WHAT YOU WILL DO:
Among the entries below, take the line with "orange dumbbell [412,270,73,49]" and the line with "turquoise pot [604,289,94,98]", and output them and every line between them exactly, with nothing else.

MATERIALS PROVIDED:
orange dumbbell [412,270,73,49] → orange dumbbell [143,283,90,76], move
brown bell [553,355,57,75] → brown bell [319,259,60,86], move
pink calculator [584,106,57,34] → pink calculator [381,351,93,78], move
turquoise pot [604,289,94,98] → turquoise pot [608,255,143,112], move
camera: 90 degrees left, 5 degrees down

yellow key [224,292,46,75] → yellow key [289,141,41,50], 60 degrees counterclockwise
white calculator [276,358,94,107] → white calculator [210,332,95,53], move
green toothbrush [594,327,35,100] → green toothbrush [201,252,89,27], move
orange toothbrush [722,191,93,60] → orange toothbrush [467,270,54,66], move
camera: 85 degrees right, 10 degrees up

...

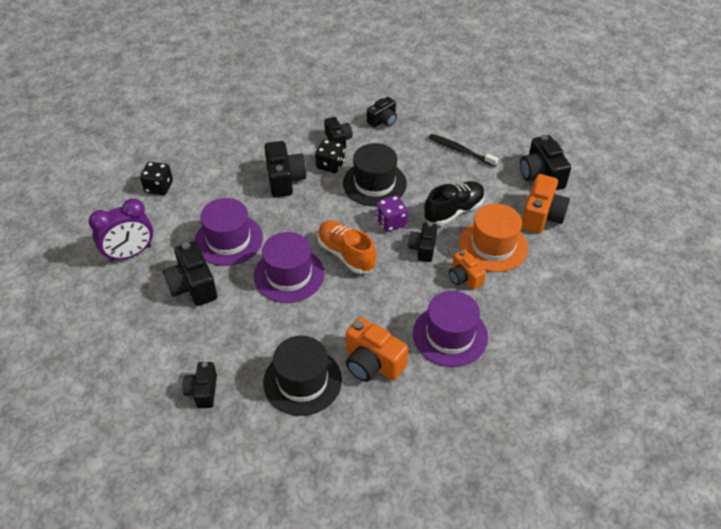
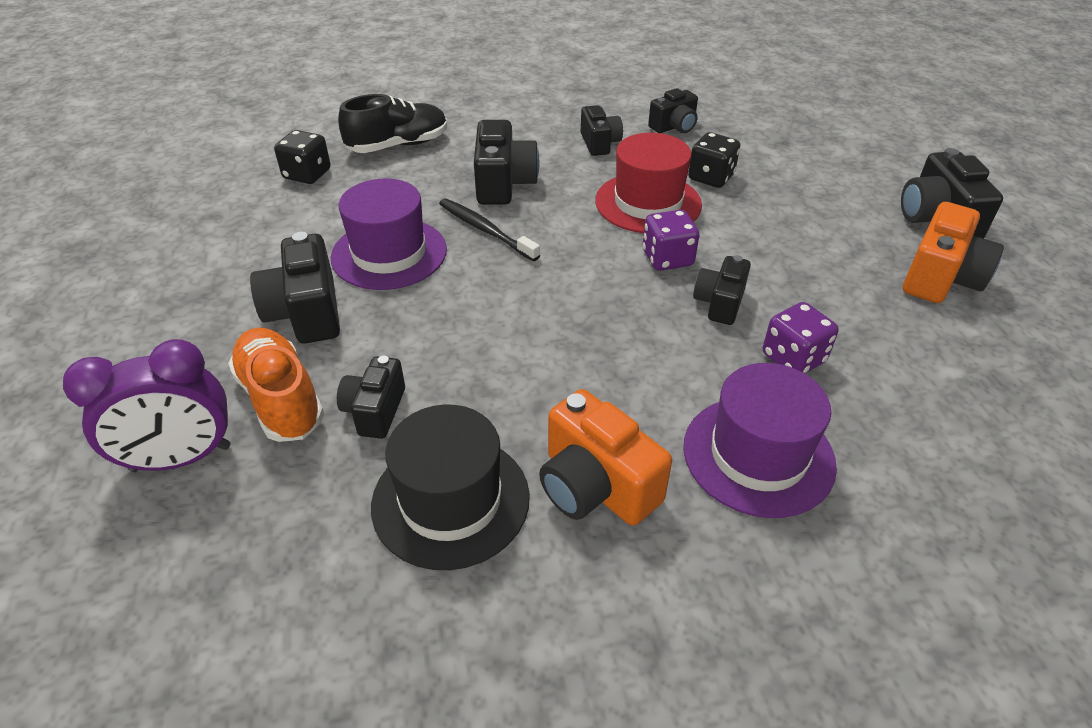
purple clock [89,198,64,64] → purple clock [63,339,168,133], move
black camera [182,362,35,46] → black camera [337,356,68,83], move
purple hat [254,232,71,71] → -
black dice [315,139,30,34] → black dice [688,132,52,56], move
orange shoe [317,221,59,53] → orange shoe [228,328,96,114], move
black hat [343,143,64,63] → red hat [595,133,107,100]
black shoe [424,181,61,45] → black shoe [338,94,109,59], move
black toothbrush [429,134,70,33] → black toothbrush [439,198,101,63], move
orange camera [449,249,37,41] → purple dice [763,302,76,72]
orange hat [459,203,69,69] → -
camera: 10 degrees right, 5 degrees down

ANSWER TO THIS TASK:
orange dumbbell [412,270,73,49] → orange dumbbell [143,283,90,76], move
brown bell [553,355,57,75] → brown bell [319,259,60,86], move
pink calculator [584,106,57,34] → pink calculator [381,351,93,78], move
turquoise pot [604,289,94,98] → turquoise pot [608,255,143,112], move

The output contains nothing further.